Excerpted data —

************

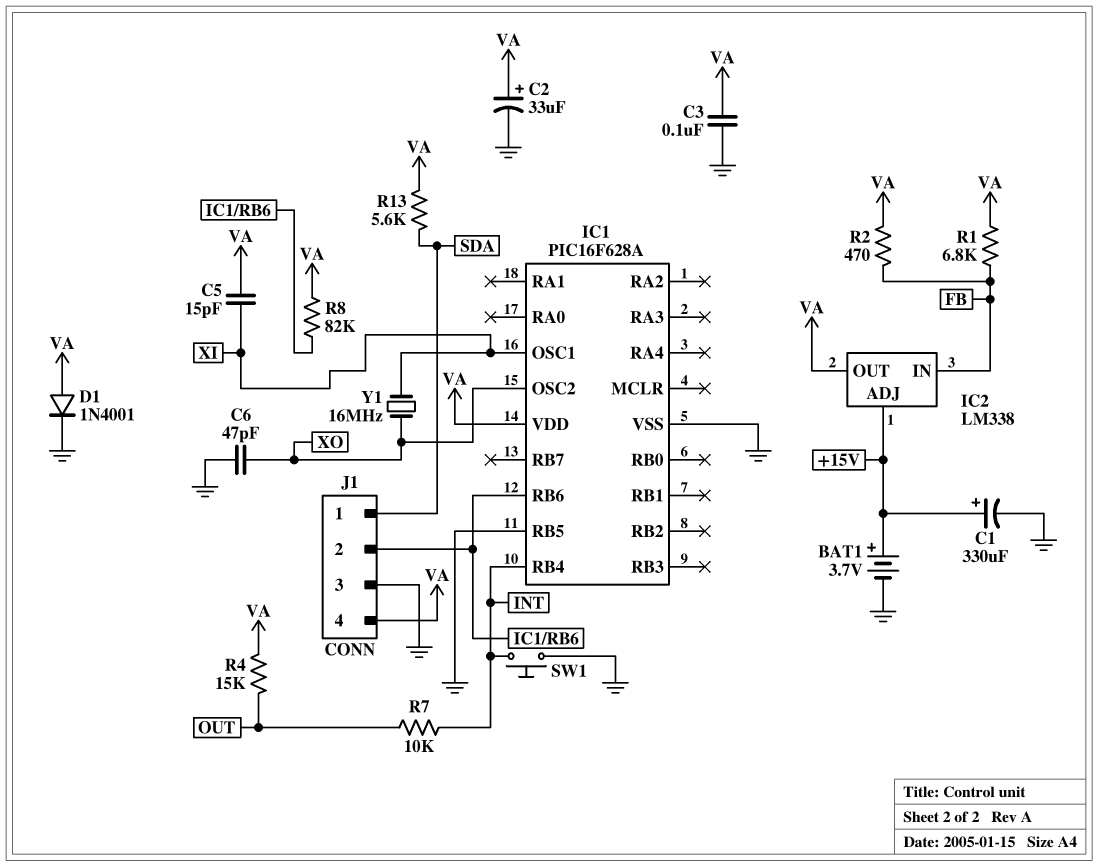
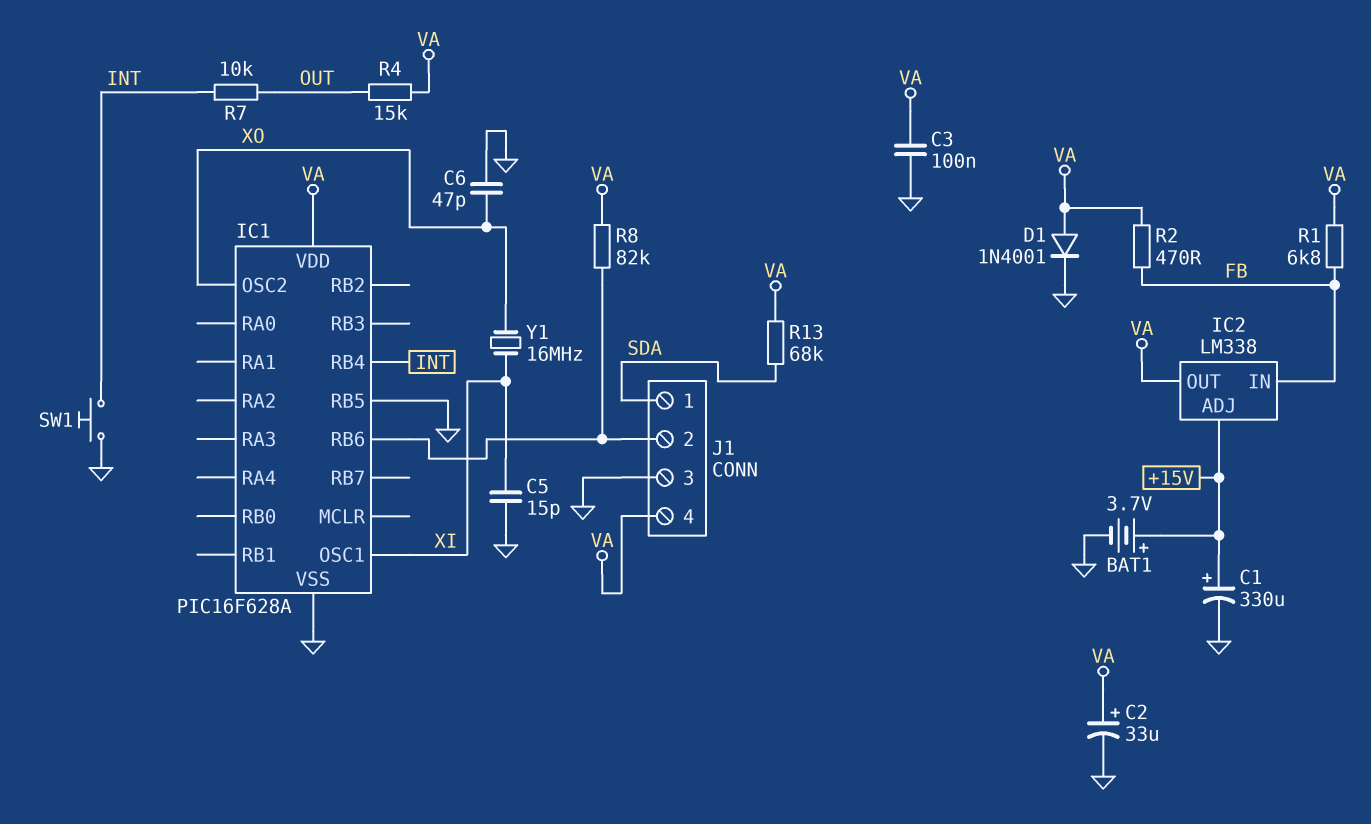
C5: 15pF (VA, XI) -> 15pF (GND, XI)
R13: 5.6k (SDA, VA) -> 68k (SDA, VA)

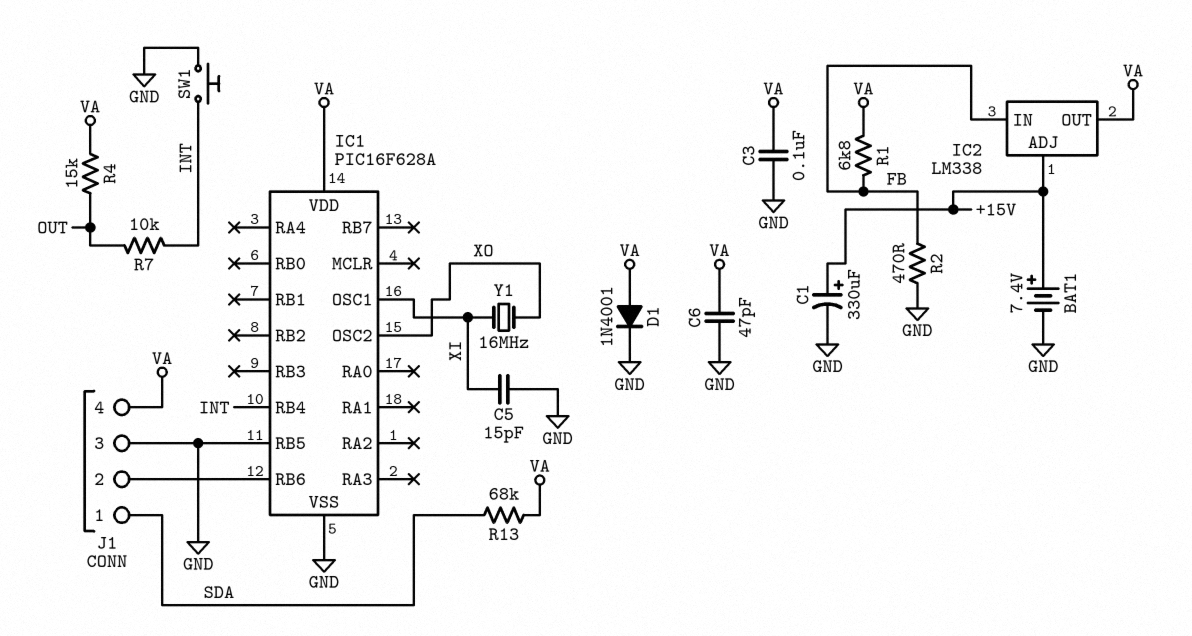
BAT1: 3.7V (plus +15V, minus GND) -> 7.4V (plus +15V, minus GND)
C2: 33uF (plus VA, minus GND) -> none
C6: 47pF (GND, XO) -> 47pF (GND, VA)
R2: 470 (FB, VA) -> 470 (FB, GND)
R8: 82k (IC1/RB6, VA) -> none

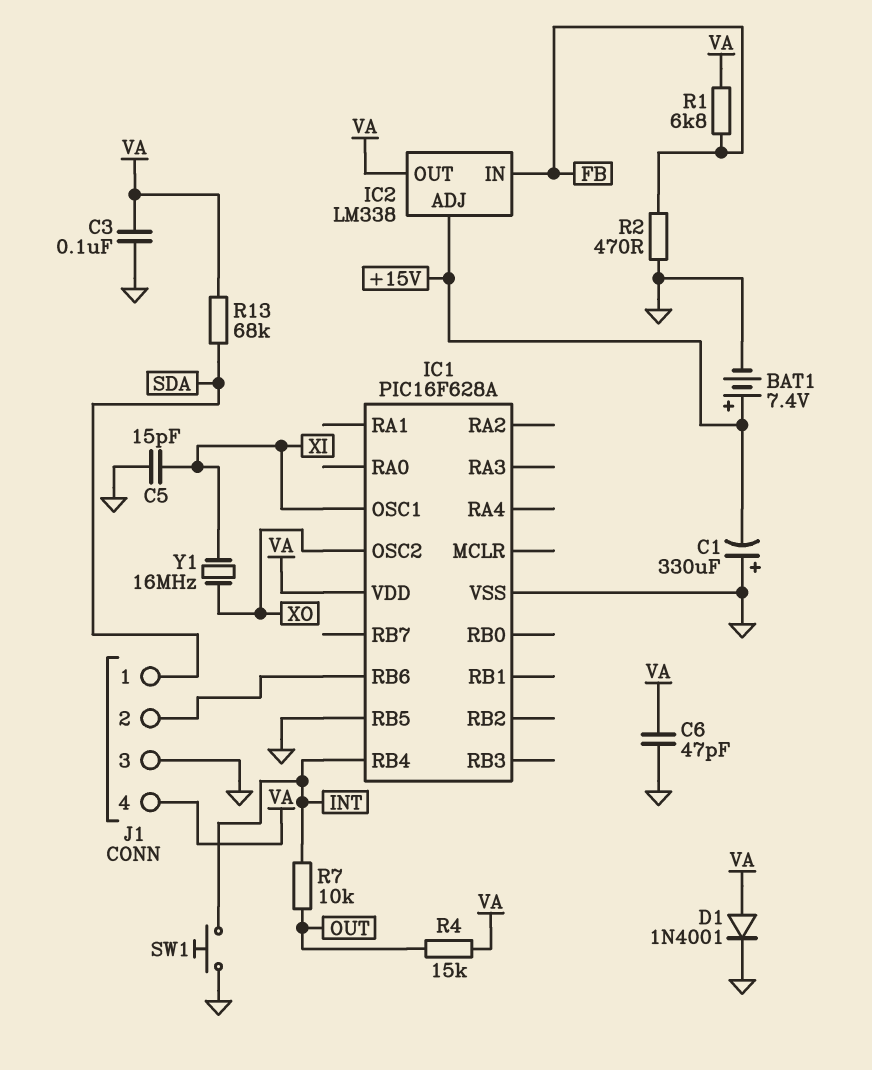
C1: 330uF (plus +15V, minus GND) -> 330uF (plus GND, minus +15V)

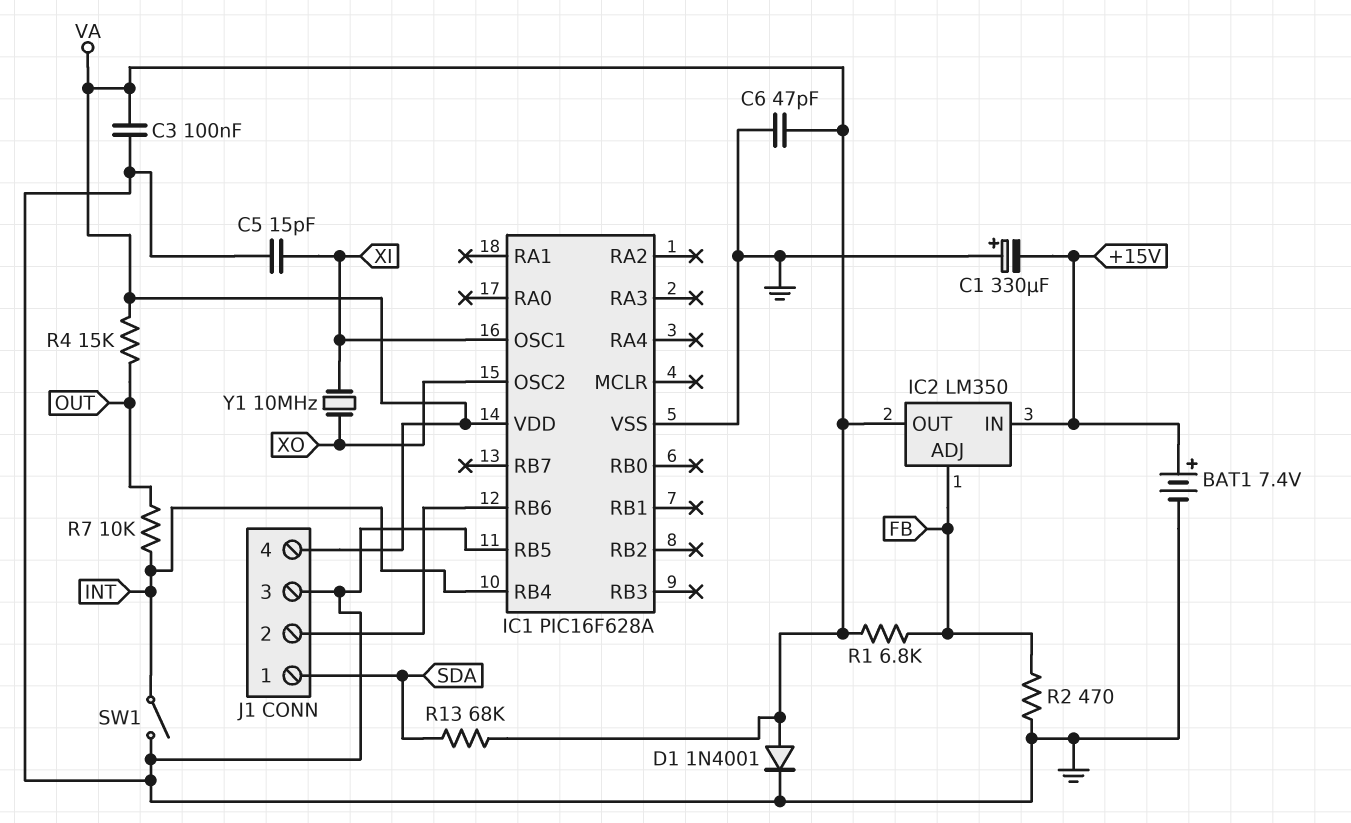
IC2: LM338 -> LM350
IC2 pin ADJ: +15V -> FB
IC2 pin IN: FB -> +15V
SW1: button (GND, INT) -> switch (GND, INT)
Y1: 16MHz (XI, XO) -> 10MHz (XI, XO)

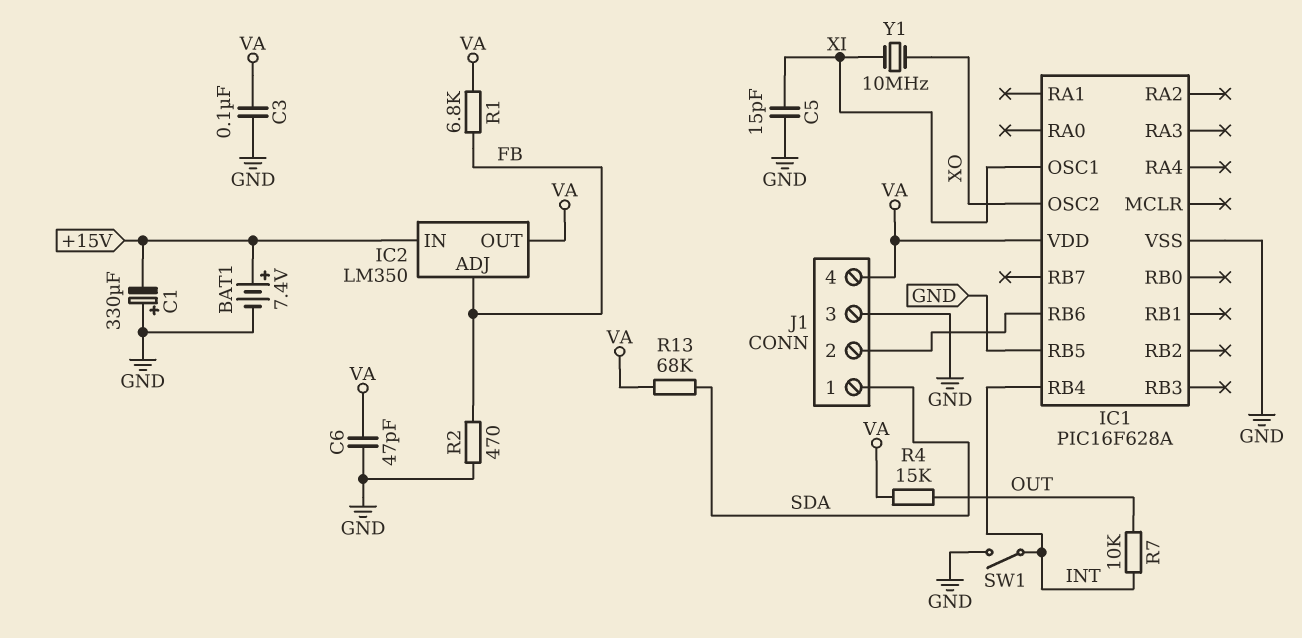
D1: diode 1N4001 (A VA, K GND) -> none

************

What needs to be done — How many of the listing's lines include "plus"? State only that number.

Task answer — 3